• **Task directions**
Print every entry exactly once more, omitting each picture.

• **Data for this task**
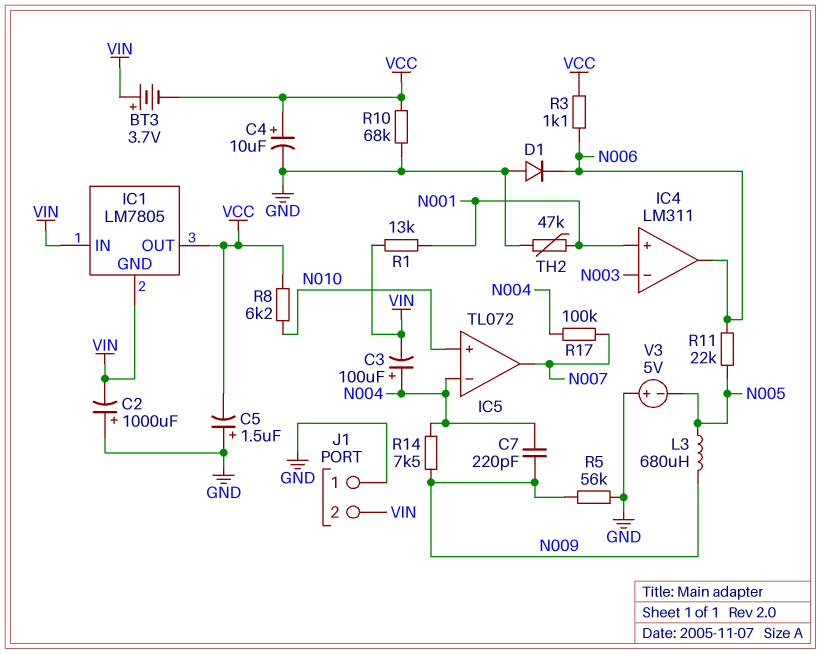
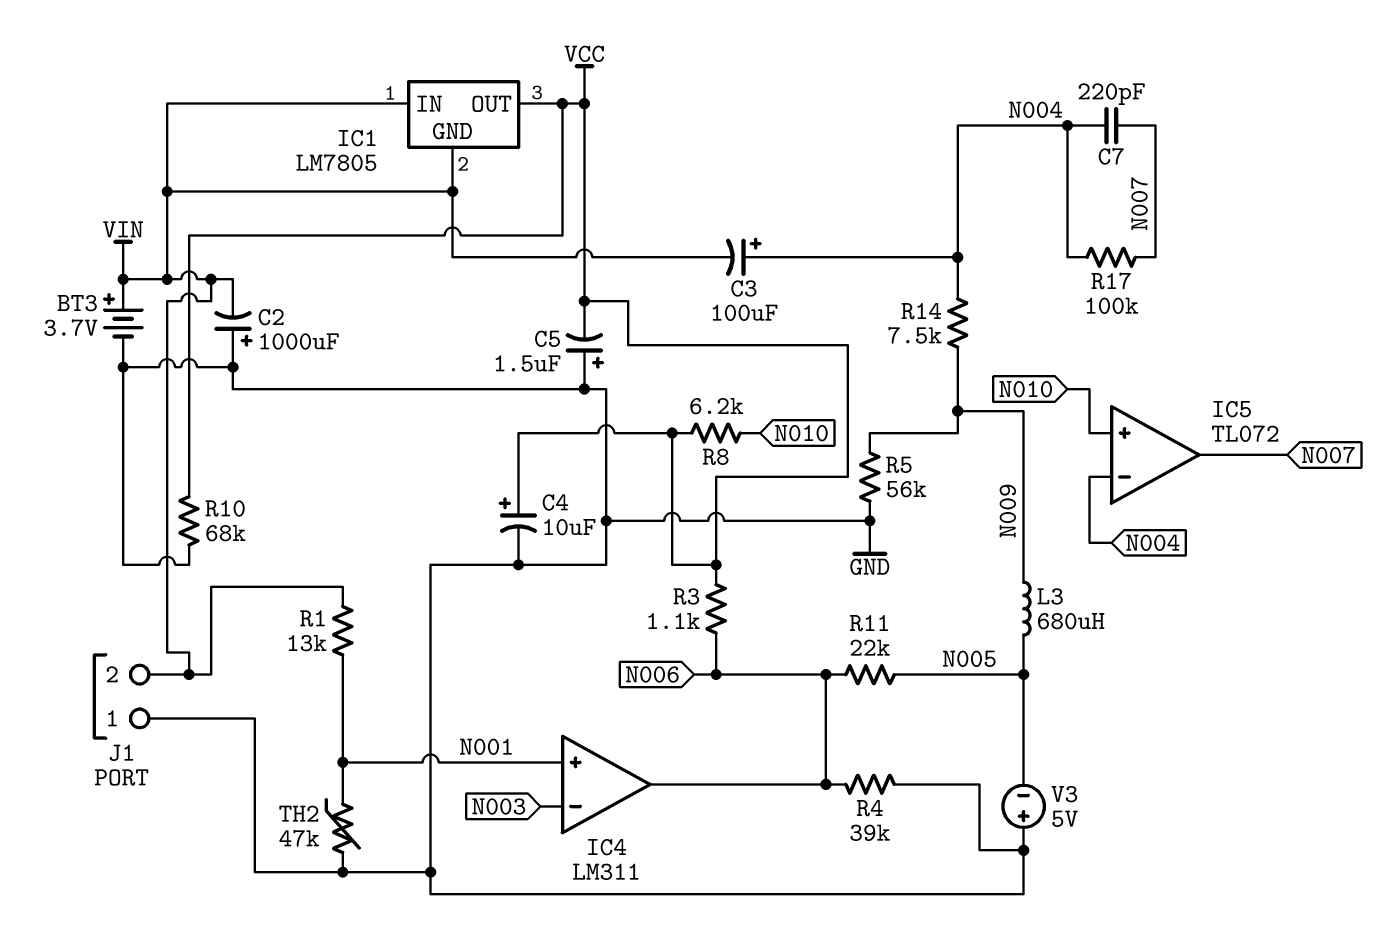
BT3: 3.7V (plus VIN, minus VCC) -> 3.7V (plus VIN, minus GND)
C7: 220pF (N004, N009) -> 220pF (N004, N007)
D1: diode (A GND, K N006) -> none
R4: none -> 39k (GND, N006)

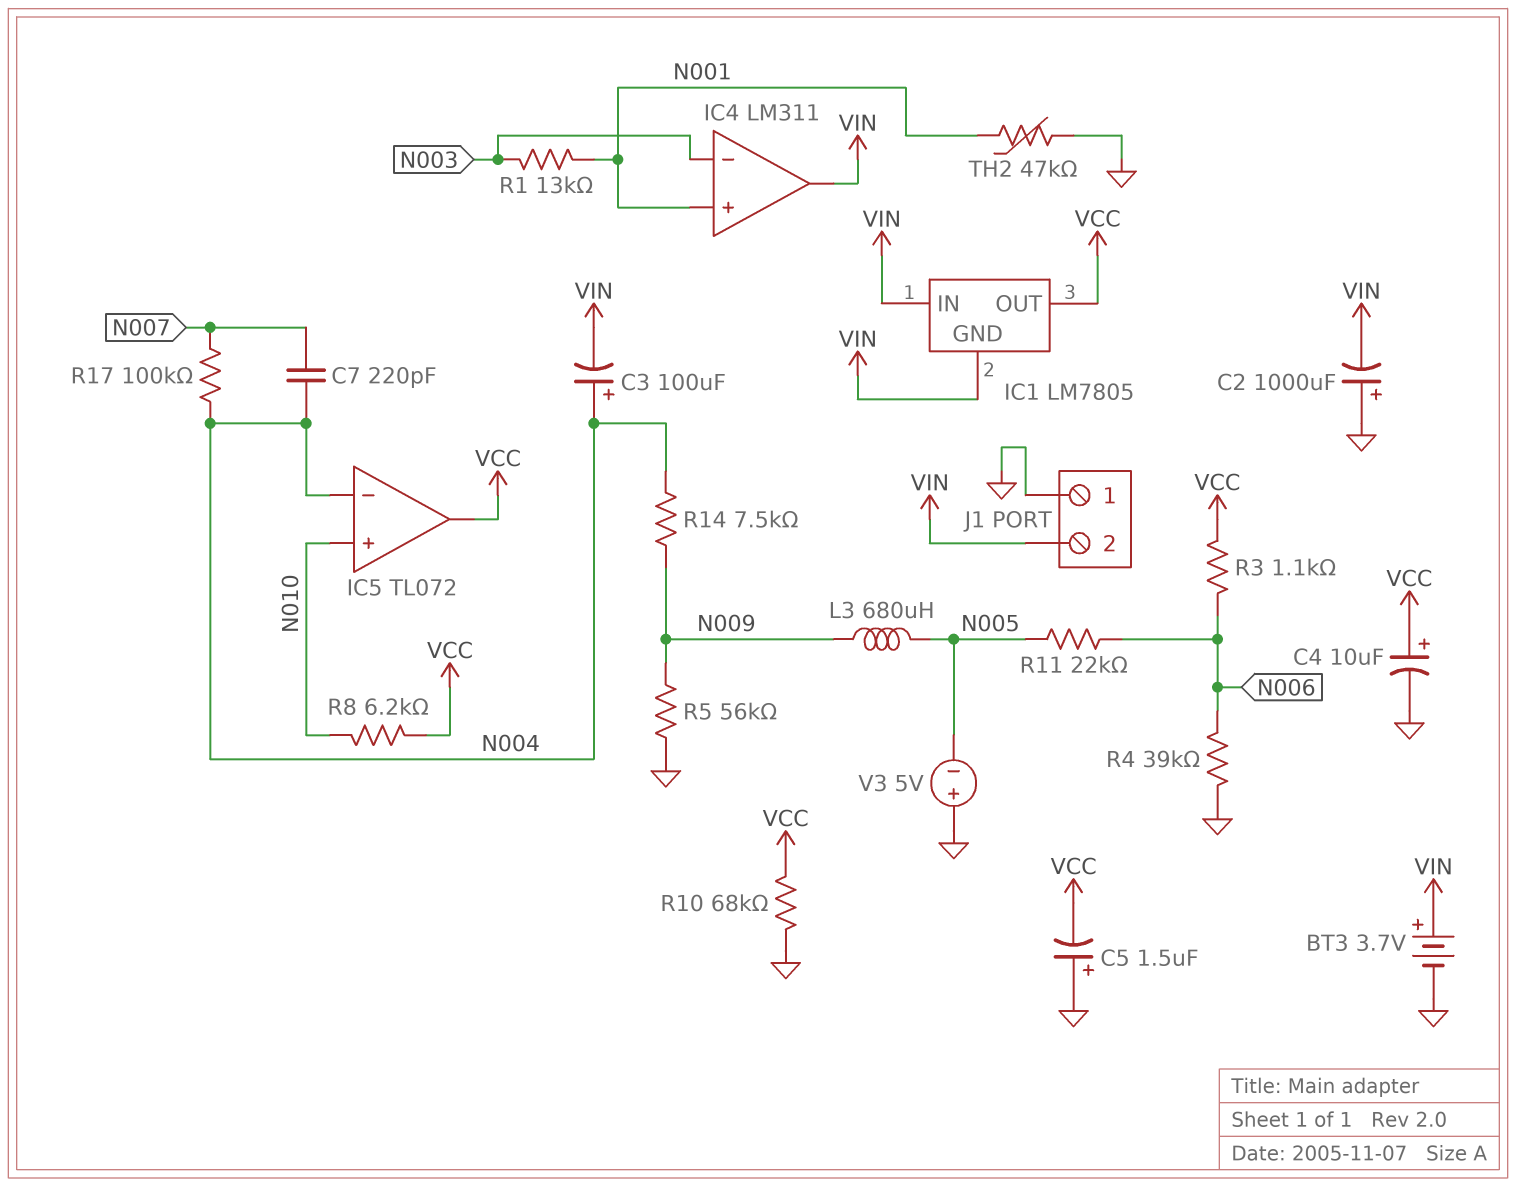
IC4 pin out: N006 -> VIN
IC5 pin out: N007 -> VCC
R1: 13k (N001, VIN) -> 13k (N001, N003)

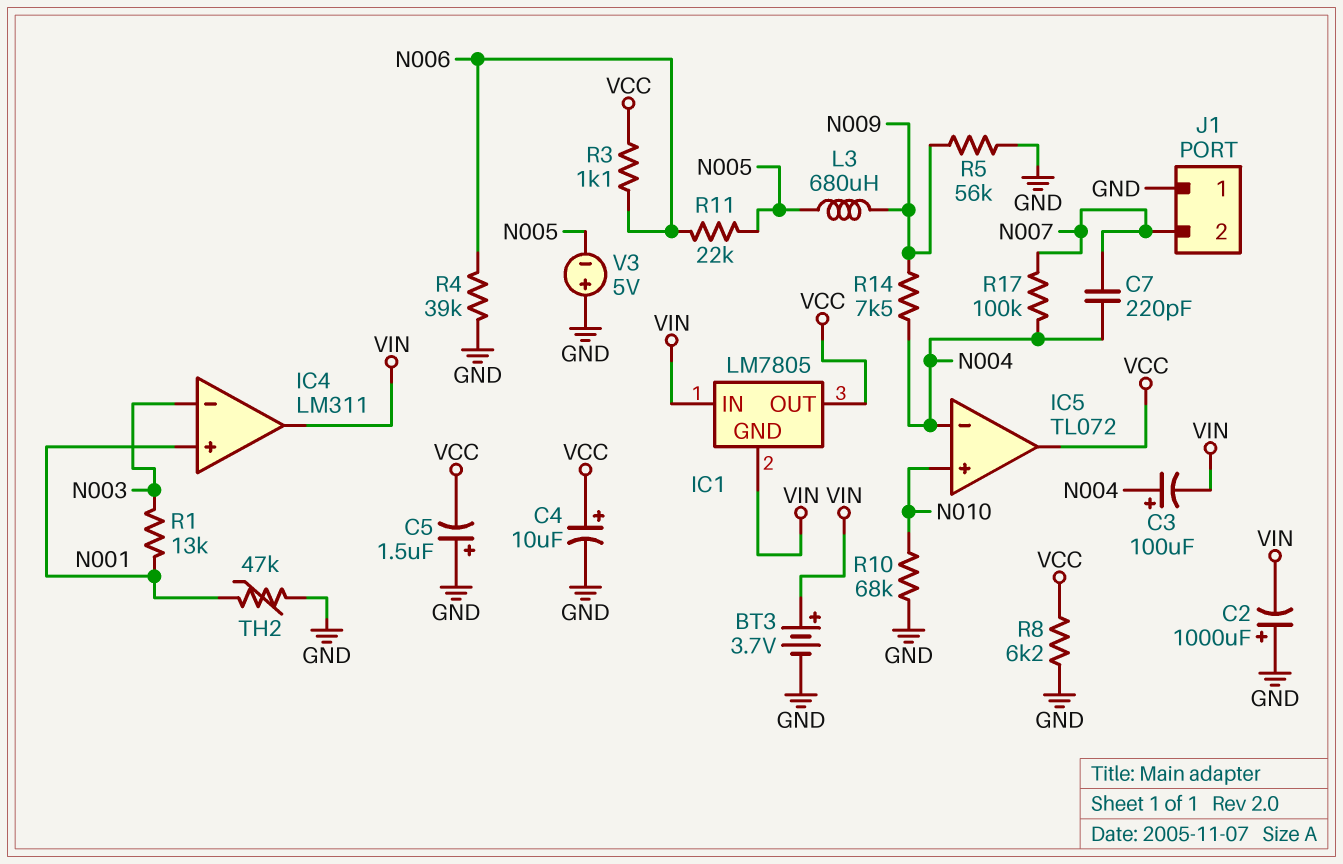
J1 pin 2: VIN -> N007
R8: 6.2k (N010, VCC) -> 6.2k (GND, VCC)
R10: 68k (GND, VCC) -> 68k (GND, N010)

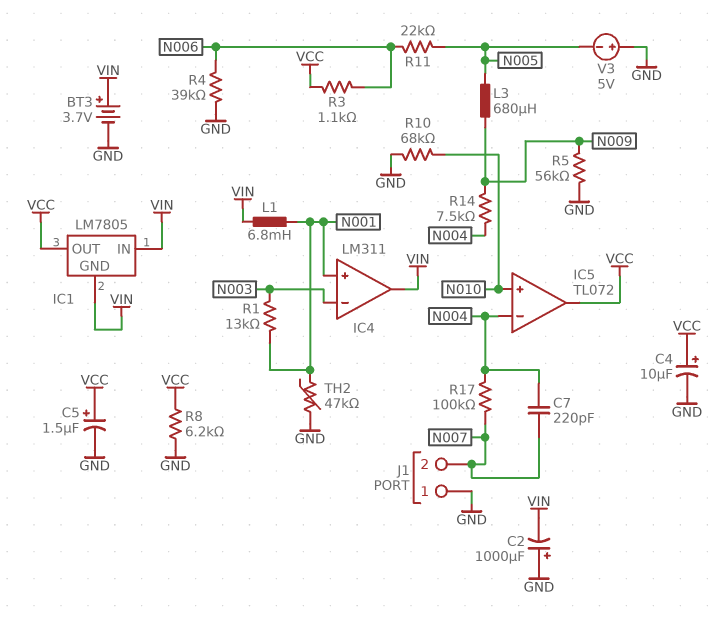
C3: 100uF (plus N004, minus VIN) -> none
C5: 1.5uF (plus GND, minus VCC) -> 1.5uF (plus VCC, minus GND)
L1: none -> 6.8mH (N001, VIN)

• **Worked solution**
BT3: 3.7V (plus VIN, minus VCC) -> 3.7V (plus VIN, minus GND)
C7: 220pF (N004, N009) -> 220pF (N004, N007)
D1: diode (A GND, K N006) -> none
R4: none -> 39k (GND, N006)

IC4 pin out: N006 -> VIN
IC5 pin out: N007 -> VCC
R1: 13k (N001, VIN) -> 13k (N001, N003)

J1 pin 2: VIN -> N007
R8: 6.2k (N010, VCC) -> 6.2k (GND, VCC)
R10: 68k (GND, VCC) -> 68k (GND, N010)

C3: 100uF (plus N004, minus VIN) -> none
C5: 1.5uF (plus GND, minus VCC) -> 1.5uF (plus VCC, minus GND)
L1: none -> 6.8mH (N001, VIN)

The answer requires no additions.